- What to do:
Write out the records once more, exactly, and keep any image out.

- Dataset excerpts:
****************************************

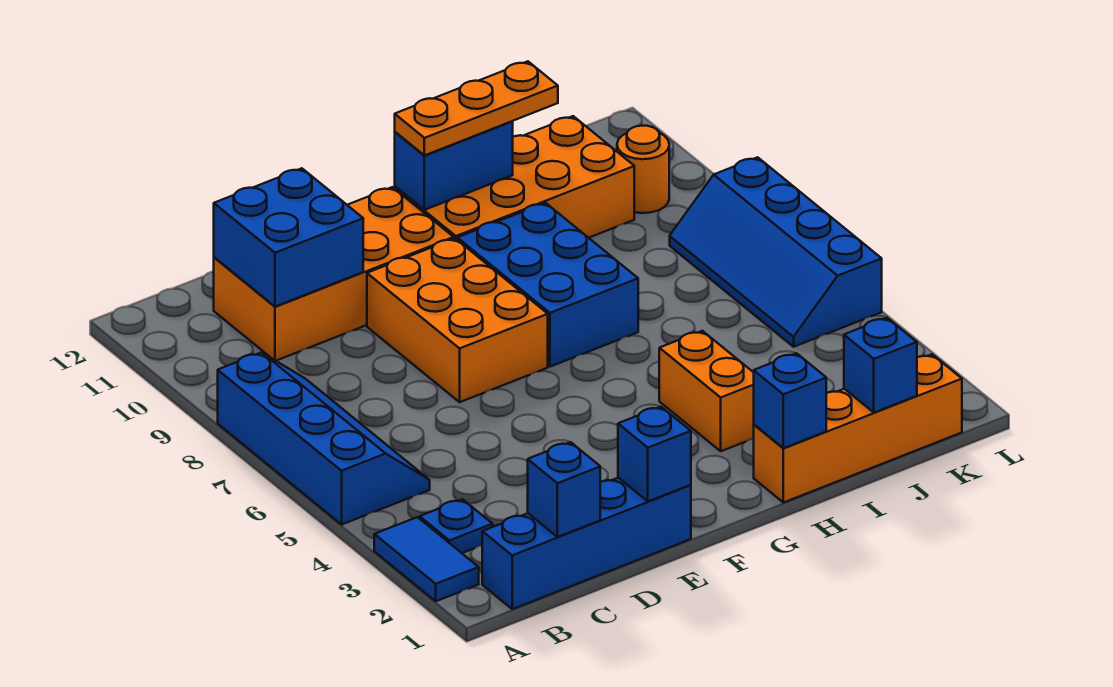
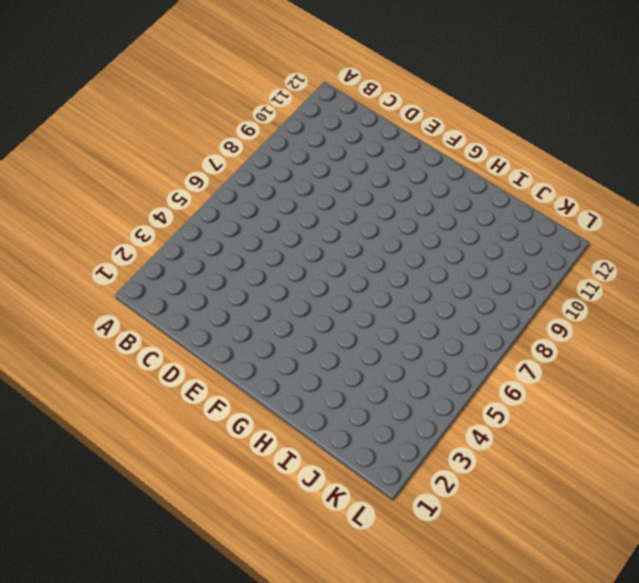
none -> blue tile A2:A3 level 1
none -> blue slope A5:B8 level 1 top A
none -> blue brick B1:E1 level 1

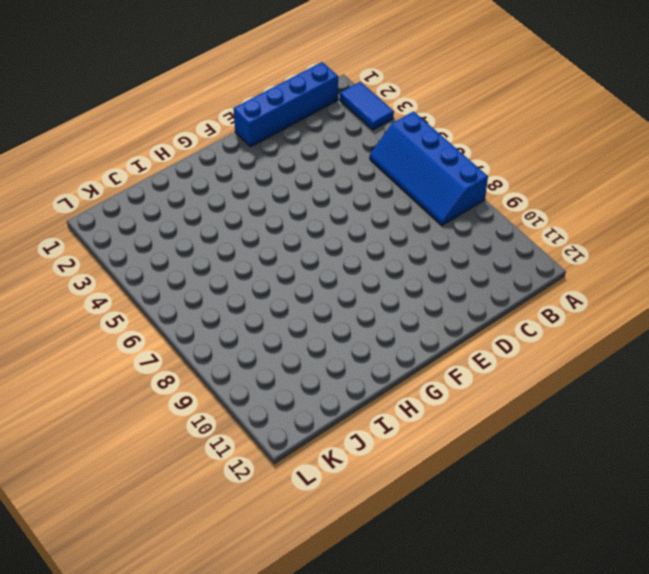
none -> blue plate B3 level 1
none -> orange brick C10:F11 level 1
none -> orange brick E7:F9 level 1

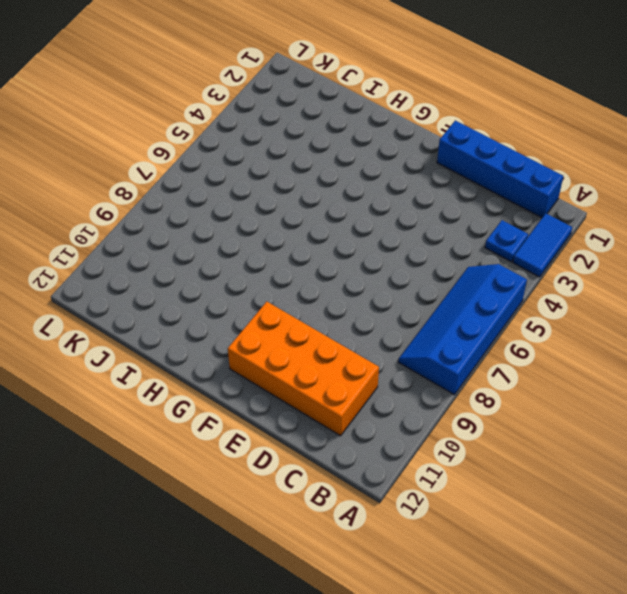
none -> orange brick E7:F9 level 1
none -> blue brick G7:H9 level 1
none -> orange brick G10:J11 level 1

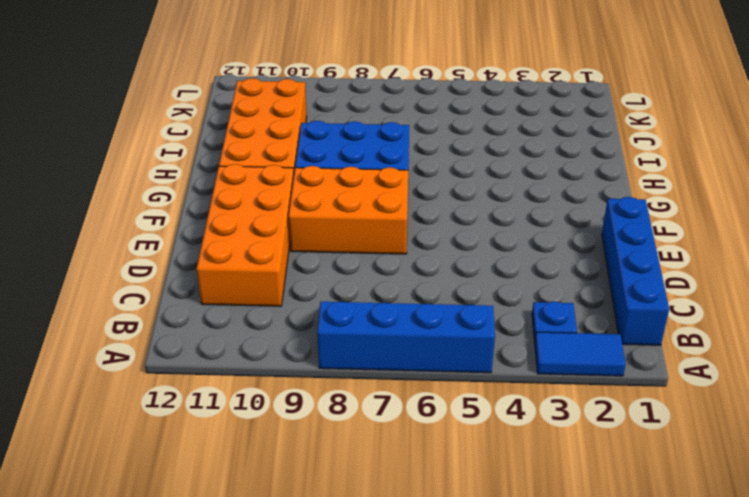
none -> orange brick H1:K1 level 1
none -> orange brick H3:H4 level 1
none -> blue slope K5:L8 level 1 top L

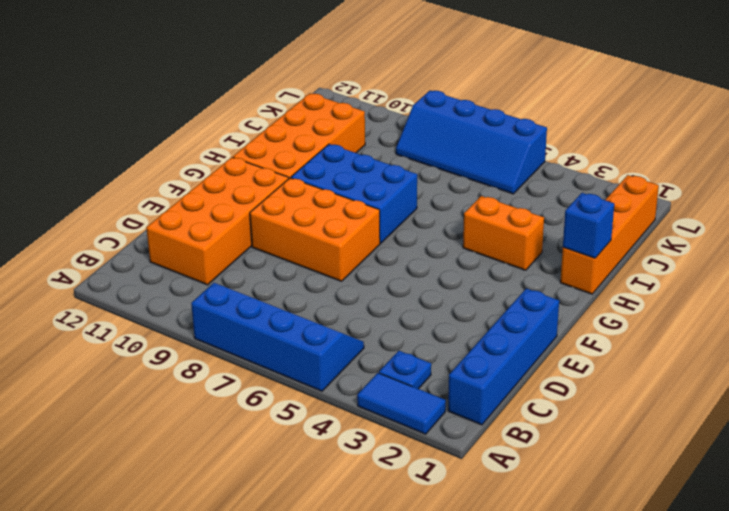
none -> orange round brick K10 level 1
none -> blue brick C1 level 2
none -> blue brick C10:D11 level 2

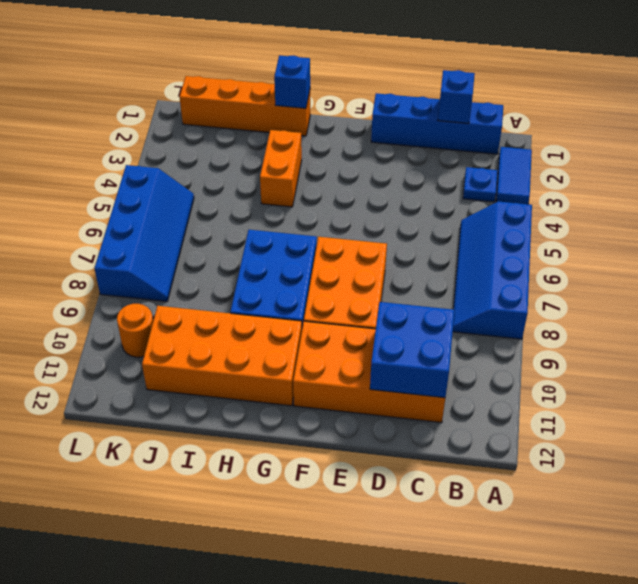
none -> blue brick E1 level 2
none -> blue brick G11:H11 level 2
none -> blue brick J1 level 2

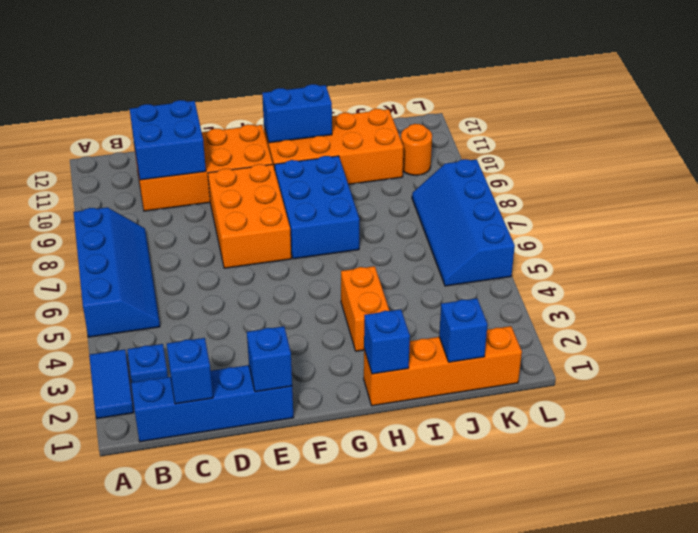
none -> orange plate G11:I11 level 3

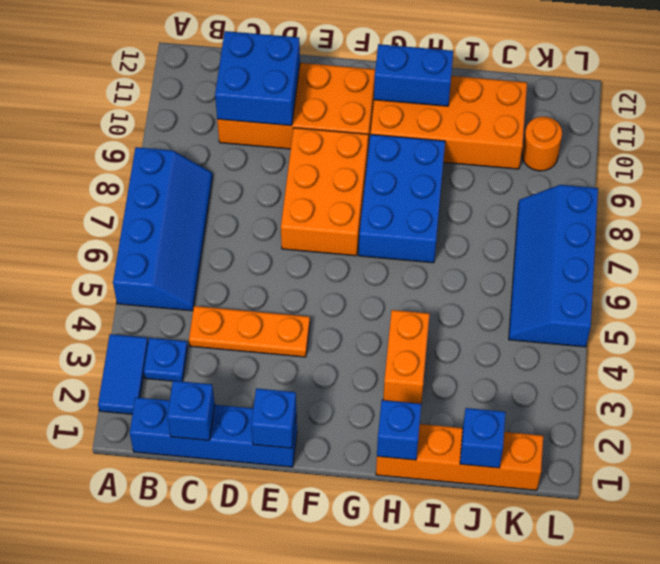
orange plate C4:E4 level 1 -> orange plate G11:I11 level 3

****************************************

- Task output:
none -> blue tile A2:A3 level 1
none -> blue slope A5:B8 level 1 top A
none -> blue brick B1:E1 level 1

none -> blue plate B3 level 1
none -> orange brick C10:F11 level 1
none -> orange brick E7:F9 level 1

none -> orange brick E7:F9 level 1
none -> blue brick G7:H9 level 1
none -> orange brick G10:J11 level 1

none -> orange brick H1:K1 level 1
none -> orange brick H3:H4 level 1
none -> blue slope K5:L8 level 1 top L

none -> orange round brick K10 level 1
none -> blue brick C1 level 2
none -> blue brick C10:D11 level 2

none -> blue brick E1 level 2
none -> blue brick G11:H11 level 2
none -> blue brick J1 level 2

none -> orange plate G11:I11 level 3

orange plate C4:E4 level 1 -> orange plate G11:I11 level 3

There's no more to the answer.